▸ **What is expected**
List each line of the data that holds the word "purple".

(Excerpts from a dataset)
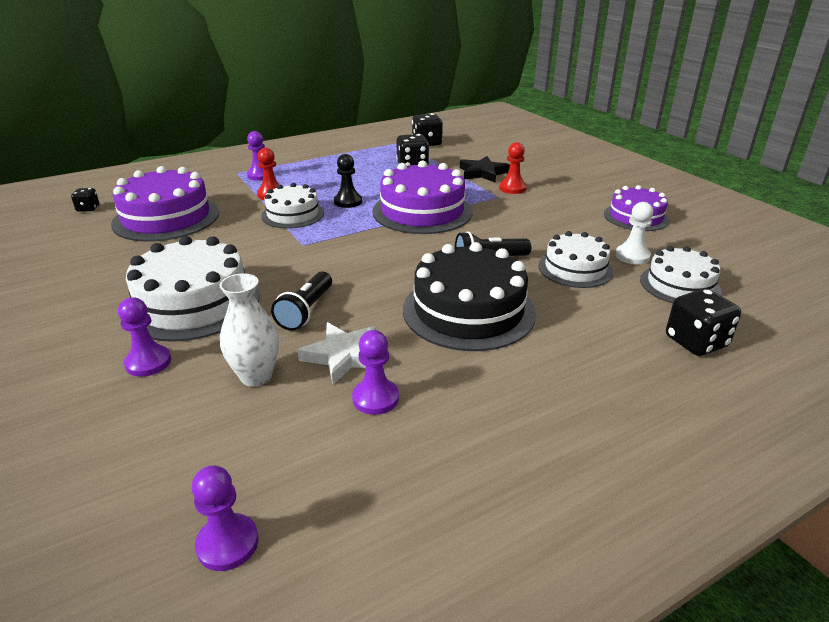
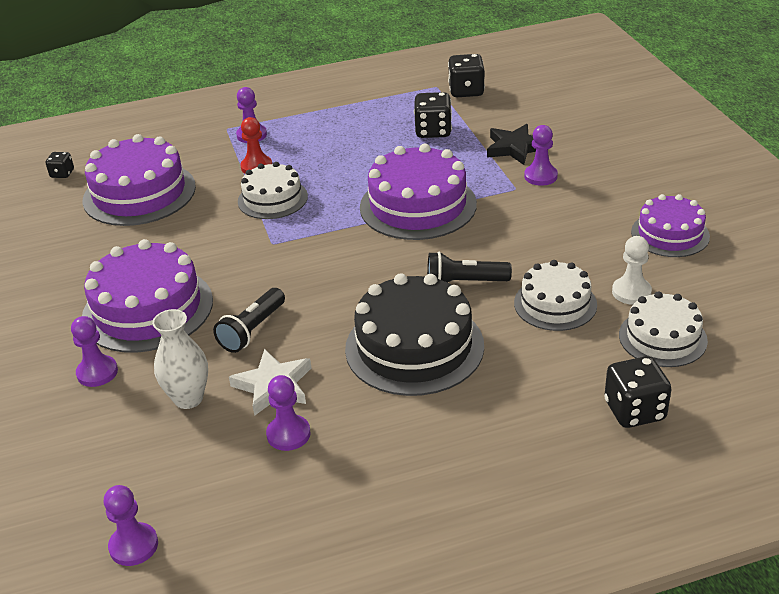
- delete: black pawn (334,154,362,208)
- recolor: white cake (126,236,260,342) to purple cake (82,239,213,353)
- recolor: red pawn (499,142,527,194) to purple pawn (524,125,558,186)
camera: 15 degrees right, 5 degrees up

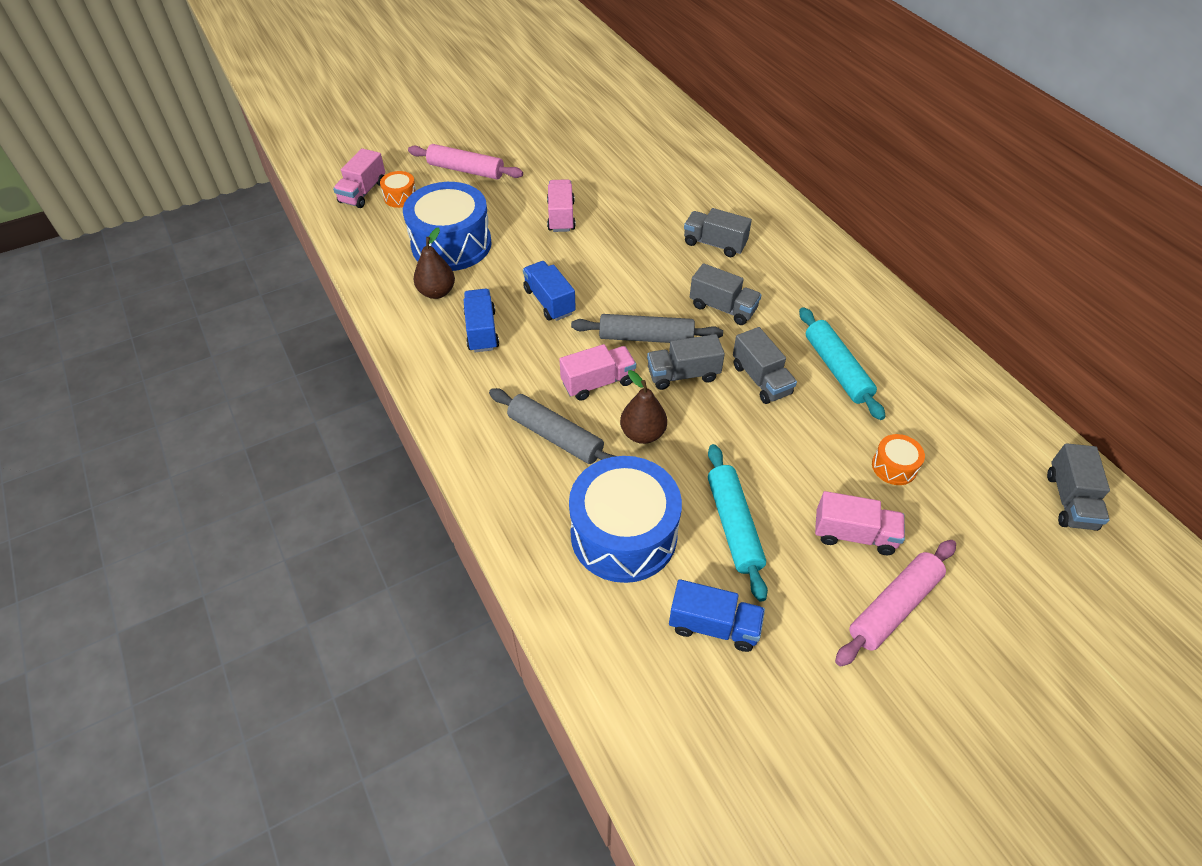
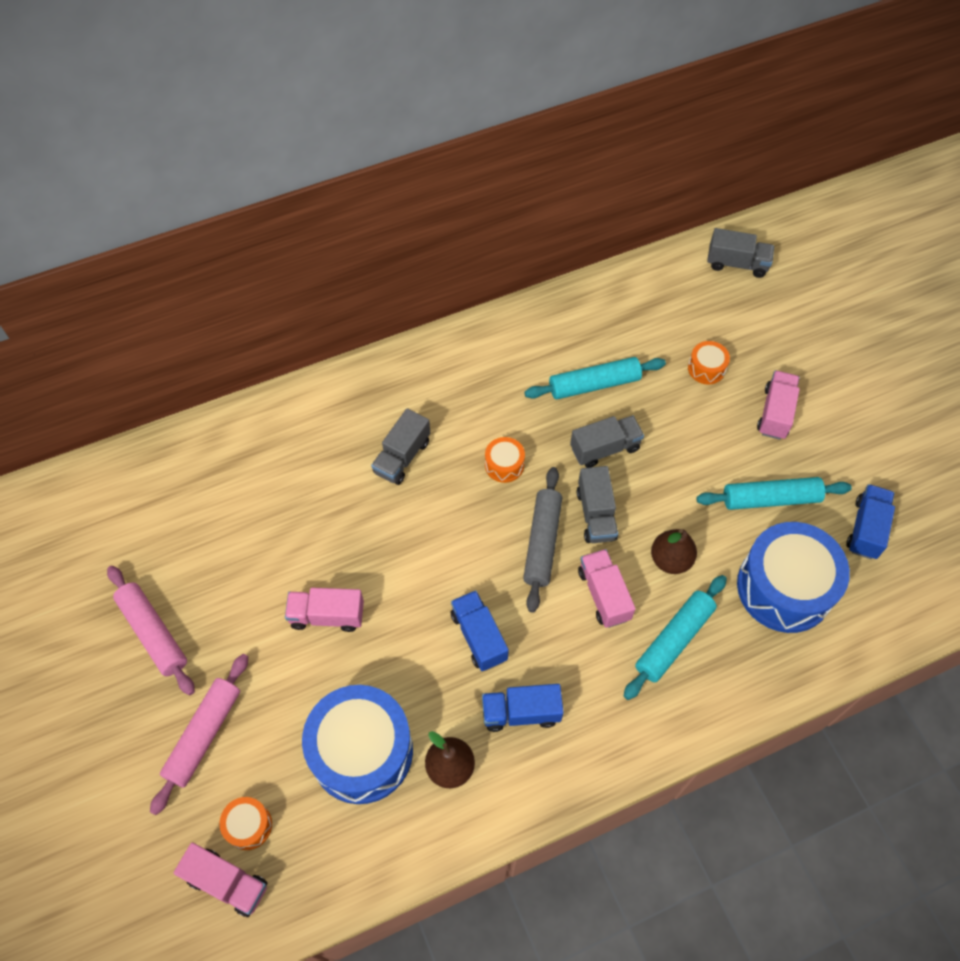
- move: pink rolling pin (835,540,956,667) to (107,566,195,695)
- replace: grey truck (690,263,762,325) to orange drum (485,437,525,483)
- recolor: grey rolling pin (489,388,615,464) to turquoise rolling pin (624,575,727,700)
- rotate: blue truck (523,261,576,321) = (451,590,509,671) 90 degrees clockwise
camera: 85 degrees left, 10 degrees up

▸ **Output**
- recolor: white cake (126,236,260,342) to purple cake (82,239,213,353)
- recolor: red pawn (499,142,527,194) to purple pawn (524,125,558,186)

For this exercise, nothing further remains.